* PROBLEM *
Your answer should be one number: how many lines of the data include the string "none"?

* DATA TO EXAMINE *
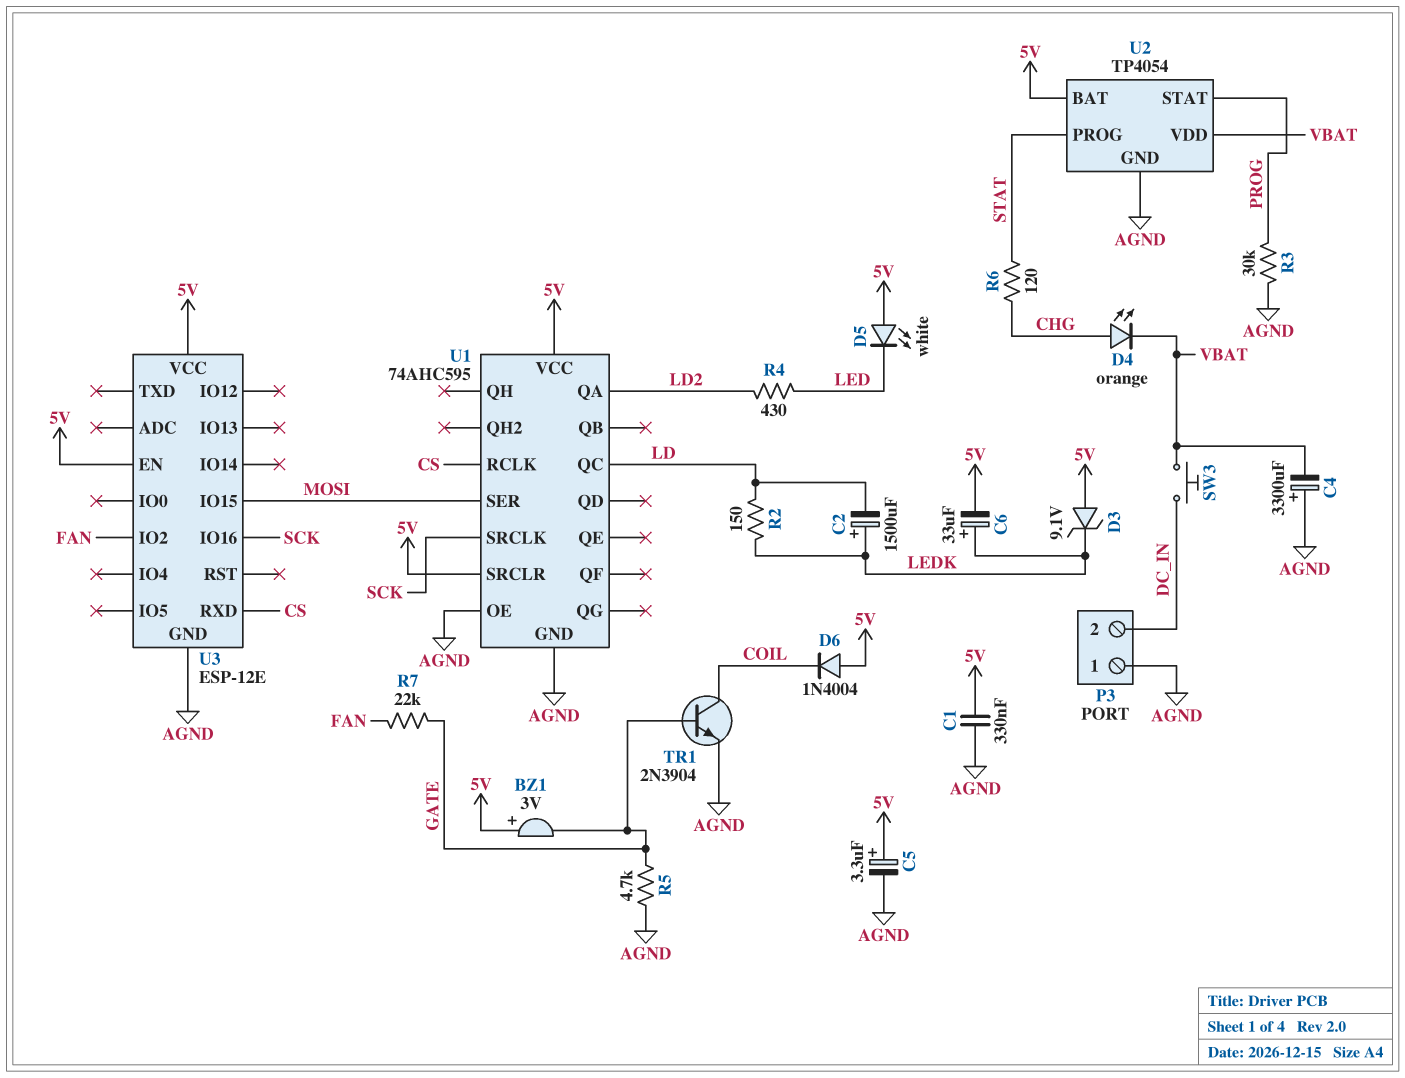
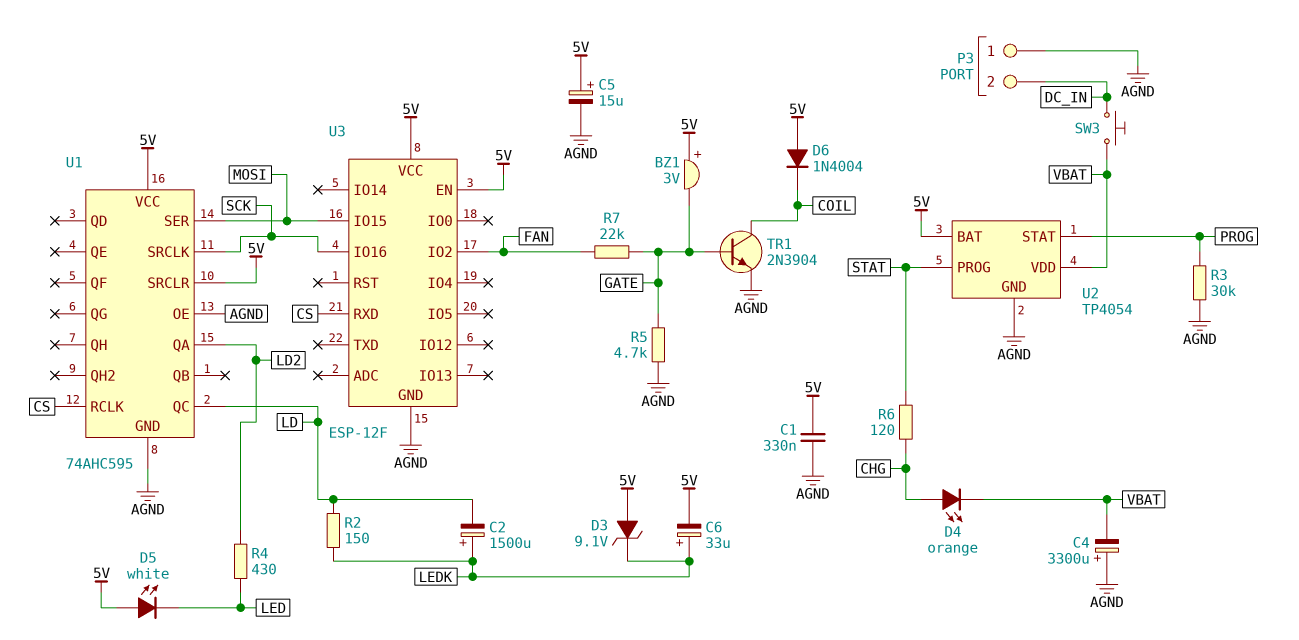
C5: 3.3uF (plus 5V, minus AGND) -> 15uF (plus 5V, minus AGND)
U3: ESP-12E -> ESP-12F

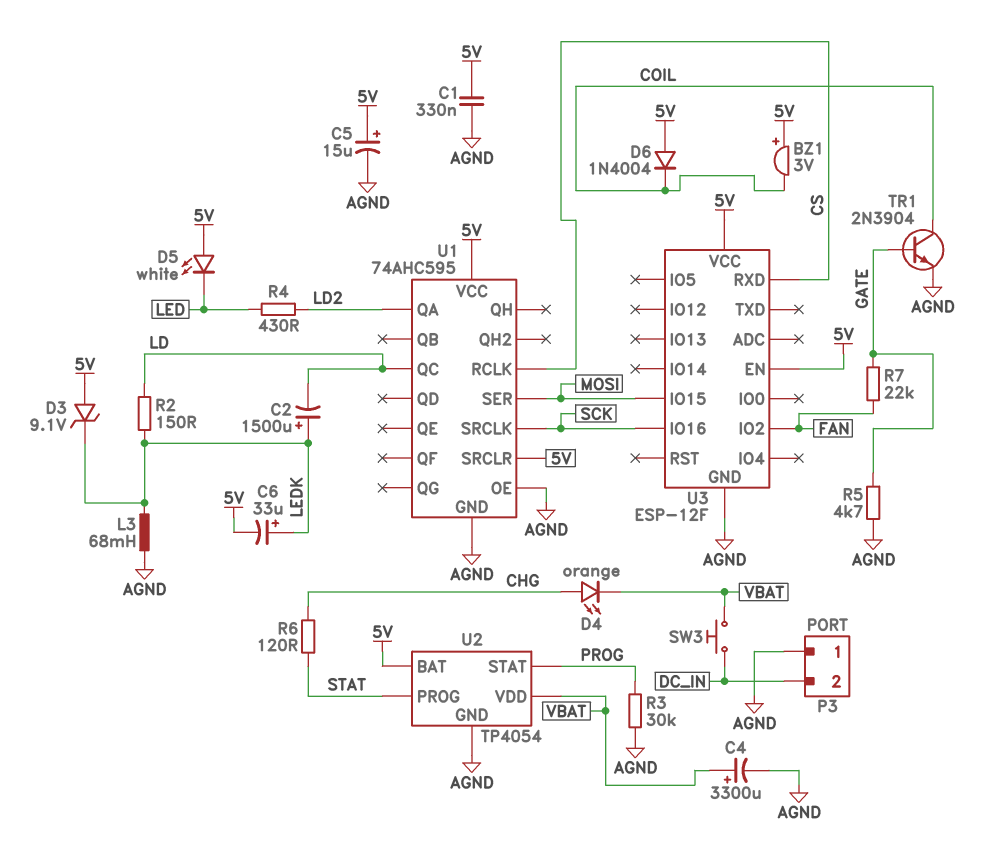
BZ1: buzzer 3V (plus 5V, minus GATE) -> buzzer 3V (plus 5V, minus COIL)
C4: 3300uF (plus AGND, minus VBAT) -> 3300uF (plus VBAT, minus AGND)
L3: none -> 68mH (AGND, LEDK)

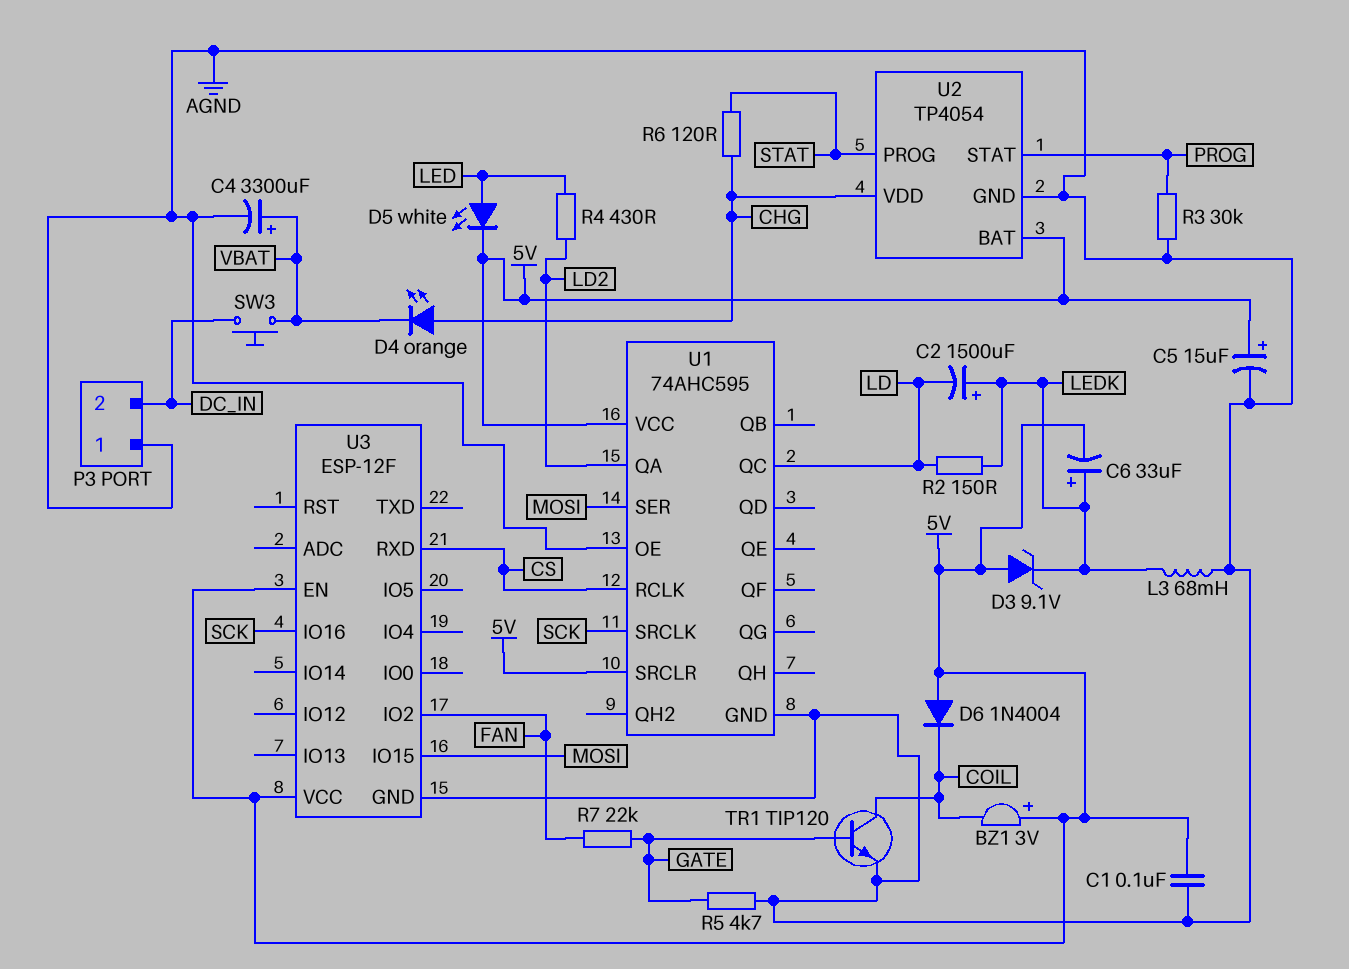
C1: 330nF (5V, AGND) -> 100nF (5V, AGND)
D5: LED white (A 5V, K LED) -> LED white (A LED, K 5V)
TR1: NPN 2N3904 (B GATE, C COIL, E AGND) -> NPN TIP120 (B GATE, C COIL, E AGND)
U2 pin VDD: VBAT -> CHG

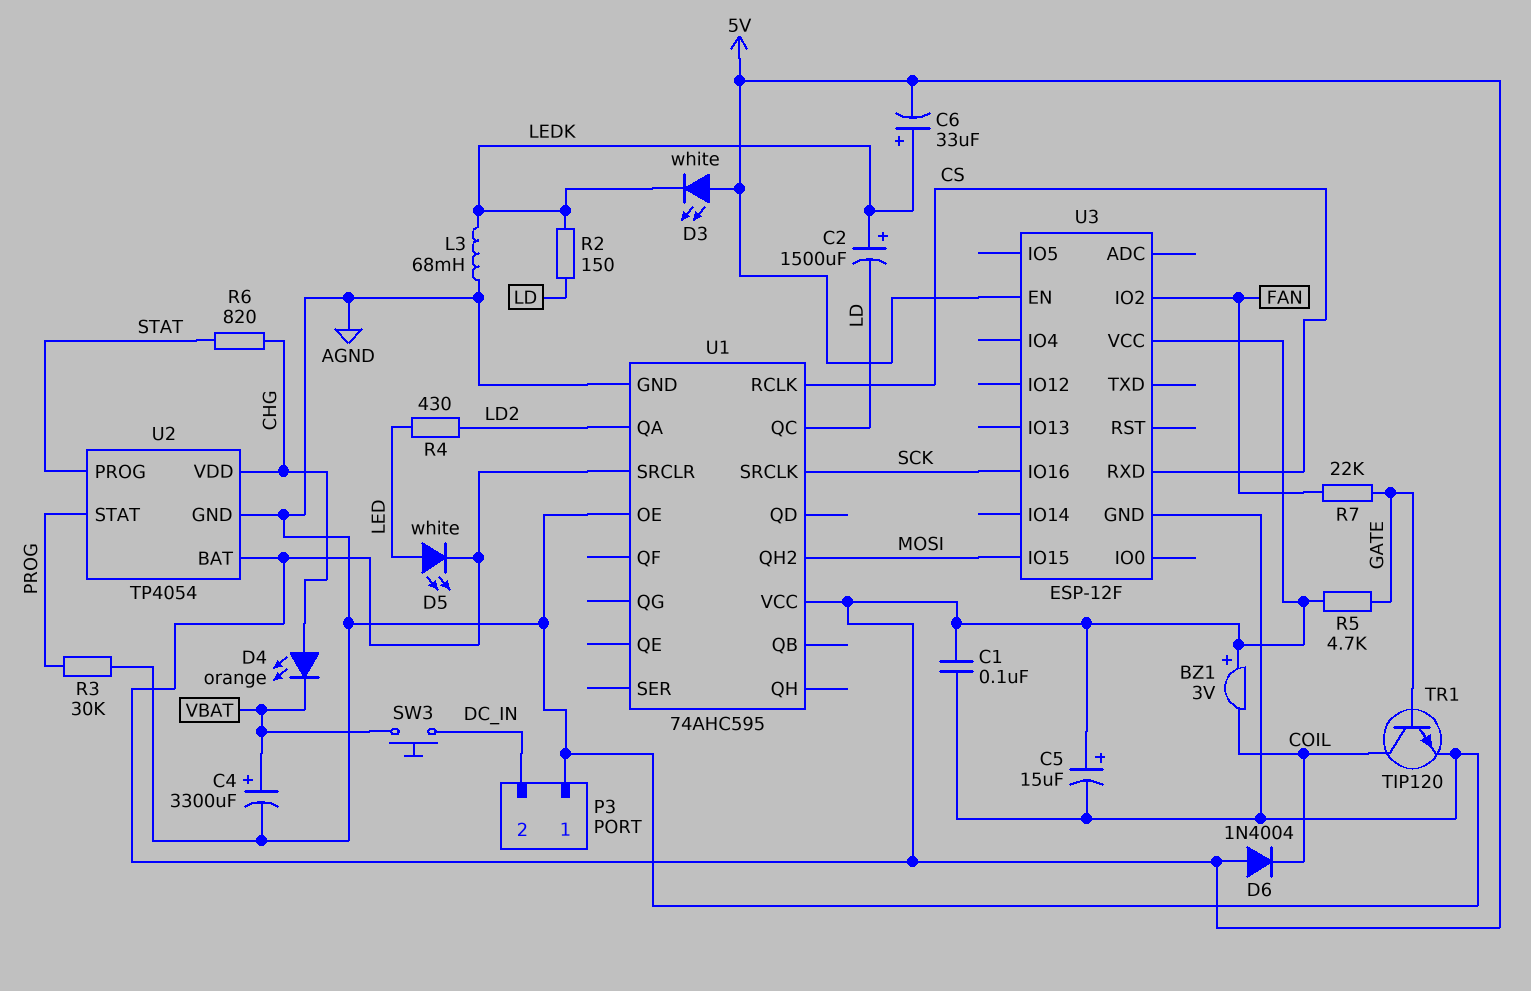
D3: zener 9.1V (A 5V, K LEDK) -> LED white (A 5V, K LEDK)
R5: 4.7k (AGND, GATE) -> 4.7k (5V, GATE)
R6: 120 (CHG, STAT) -> 820 (CHG, STAT)
U1 pin QH2: none -> MOSI
U1 pin SER: MOSI -> none

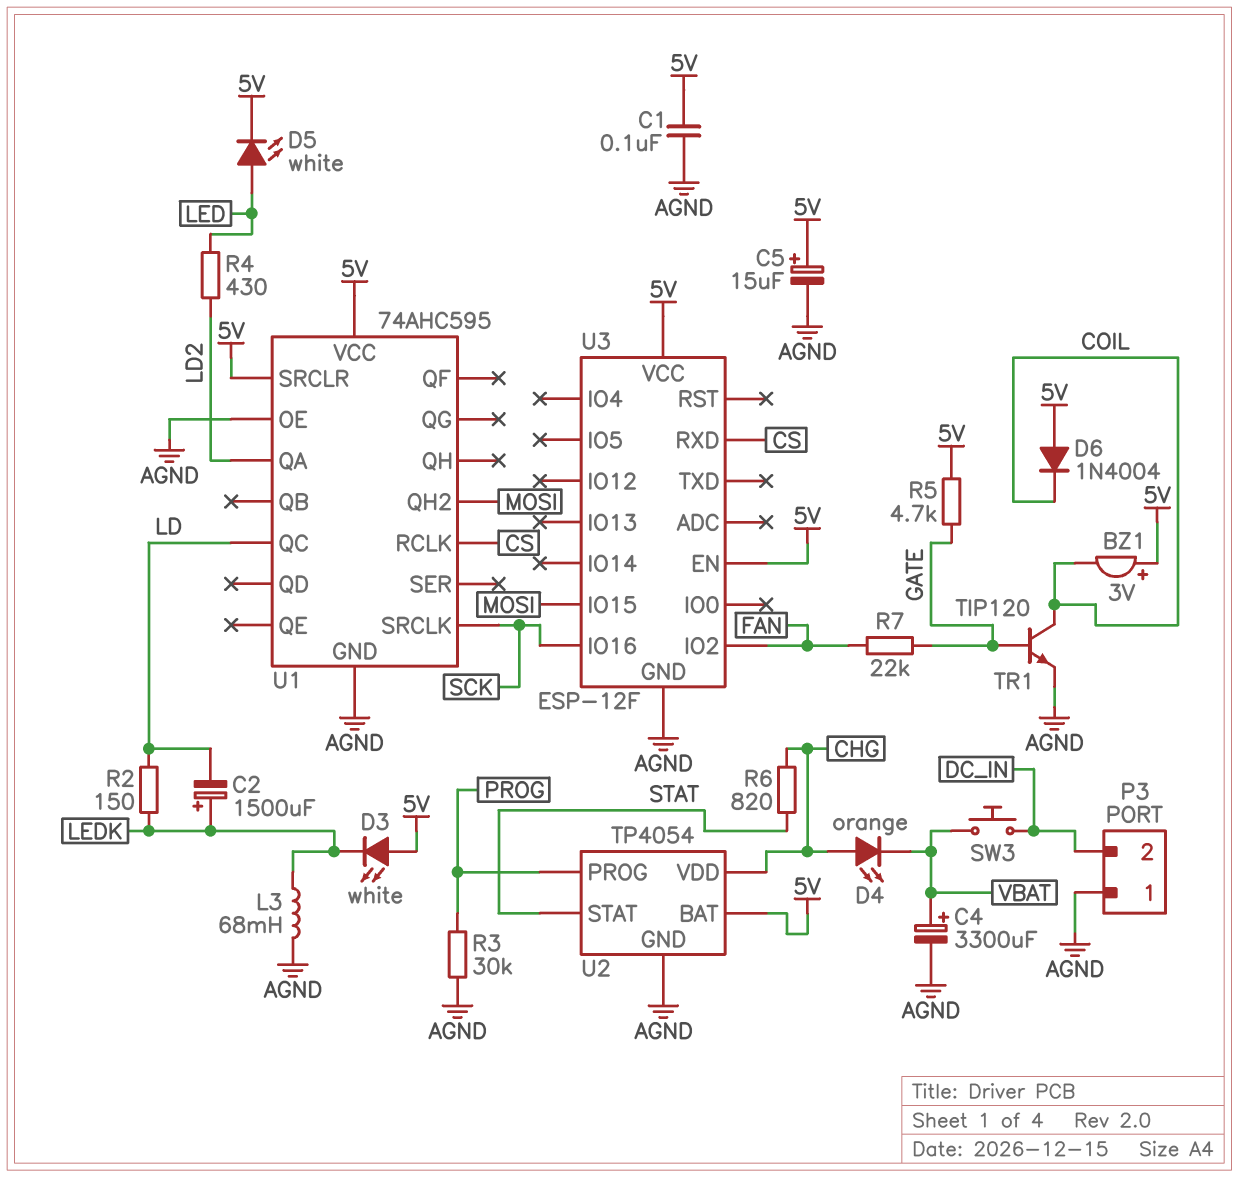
C6: 33uF (plus LEDK, minus 5V) -> none
U2 pin PROG: STAT -> PROG
U2 pin STAT: PROG -> STAT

* THE ANSWER *
4